_To do_: Using the string "none" as the key, pull each matching line out of the records below.

_Dataset_:
◆ ◆ ◆

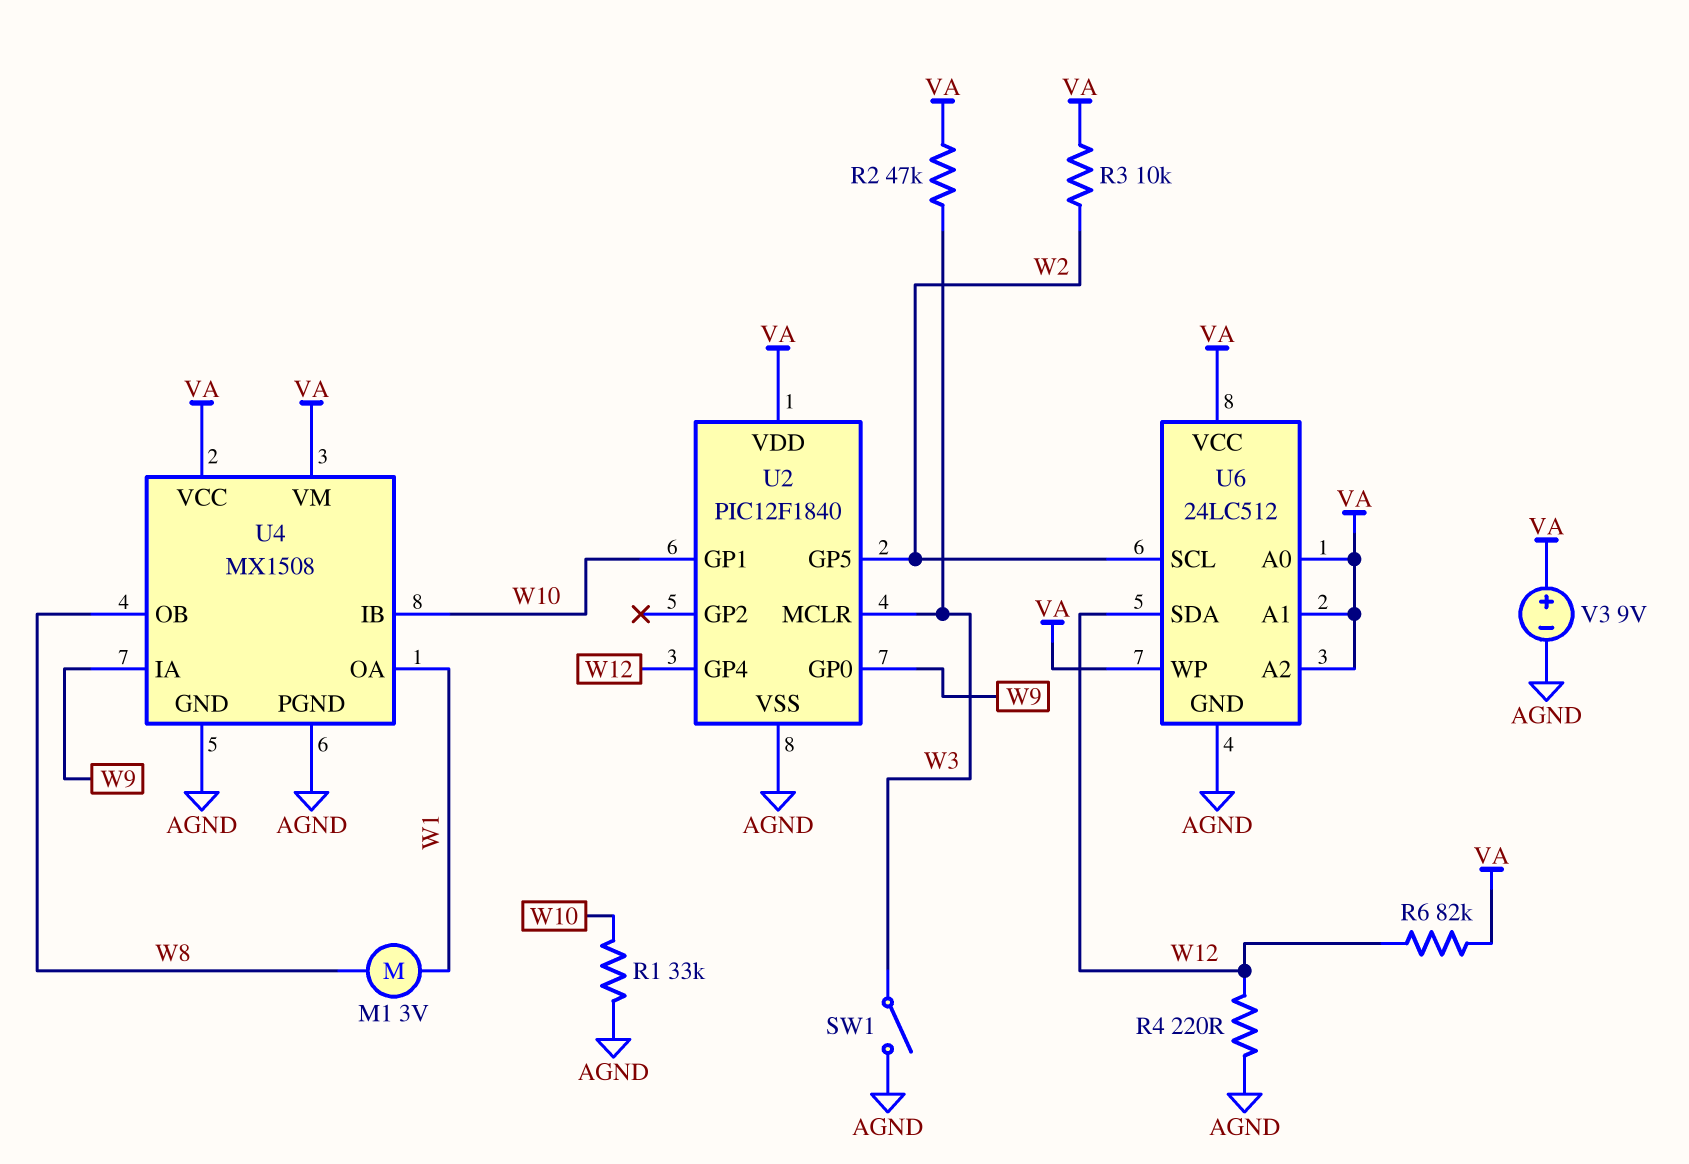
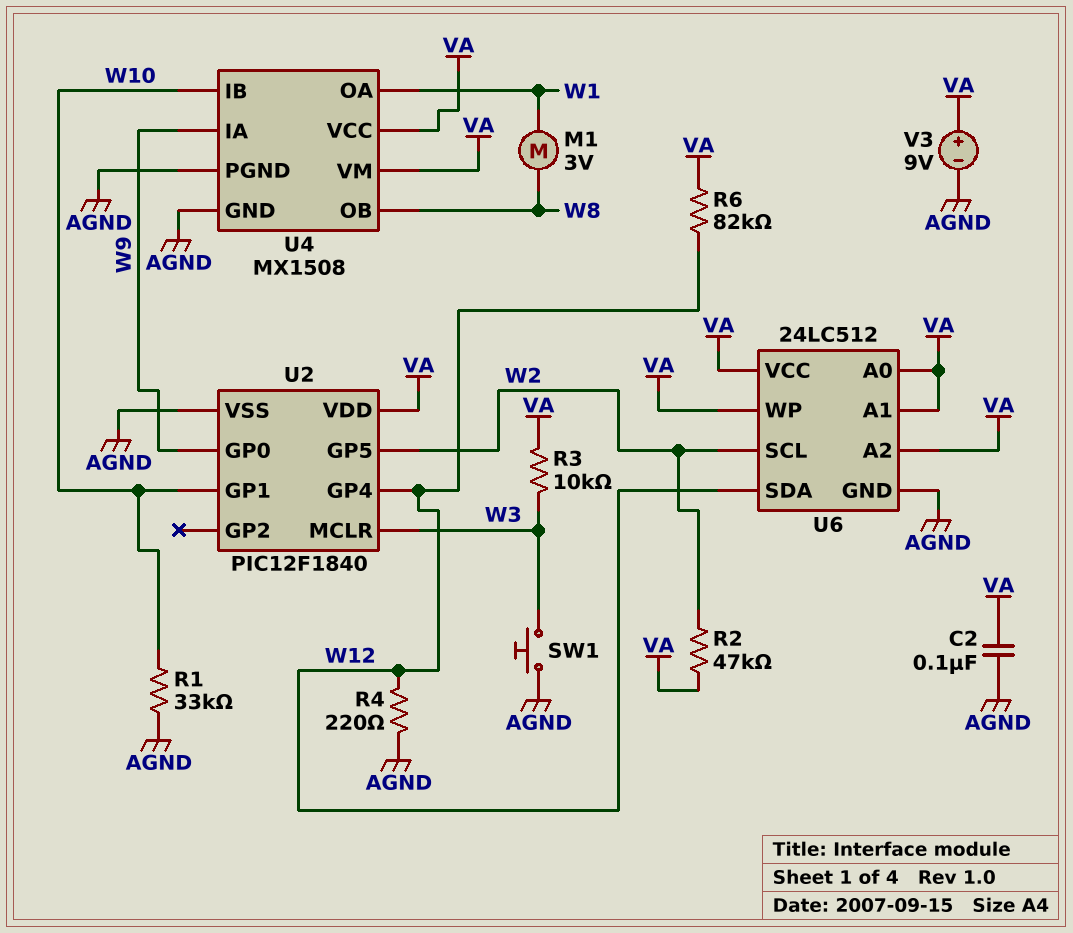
C2: none -> 100nF (AGND, VA)
R2: 47k (VA, W3) -> 47k (VA, W2)
R3: 10k (VA, W2) -> 10k (VA, W3)
SW1: switch (AGND, W3) -> button (AGND, W3)

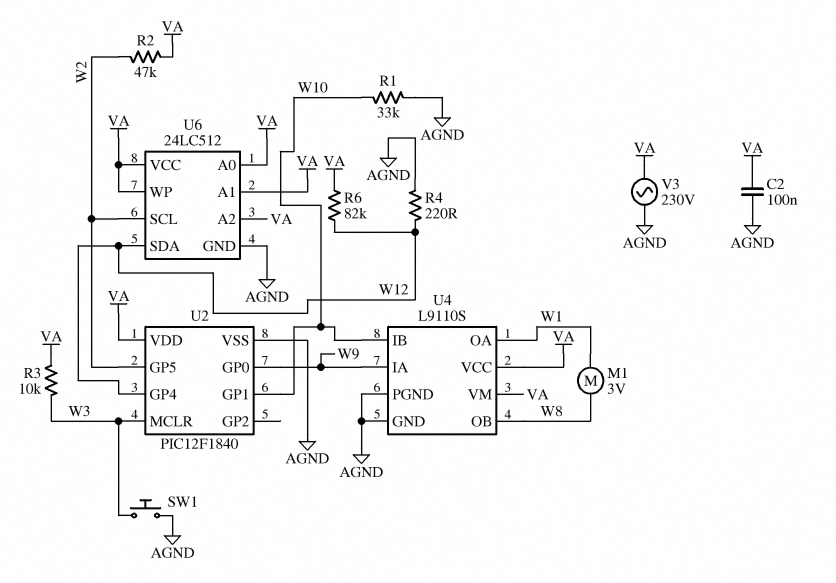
U4: MX1508 -> L9110S
V3: 9V (plus VA, minus AGND) -> AC 230V (AGND, VA)

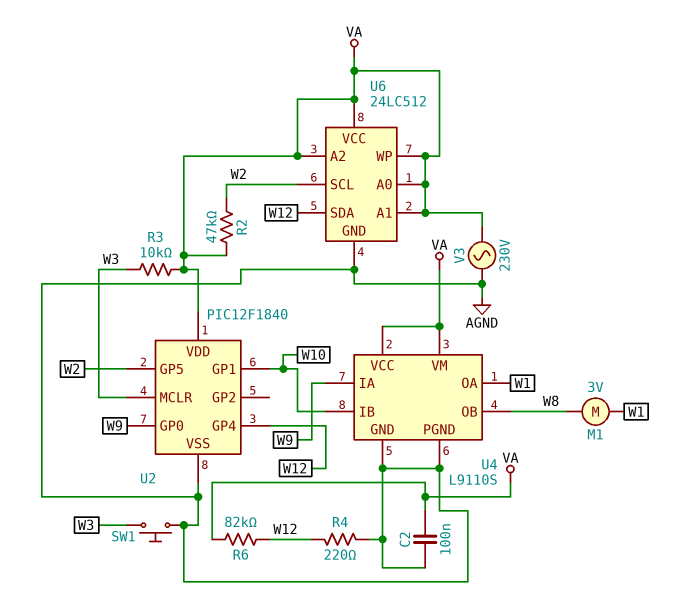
R1: 33k (AGND, W10) -> none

◆ ◆ ◆

_Written answer_:
C2: none -> 100nF (AGND, VA)
R1: 33k (AGND, W10) -> none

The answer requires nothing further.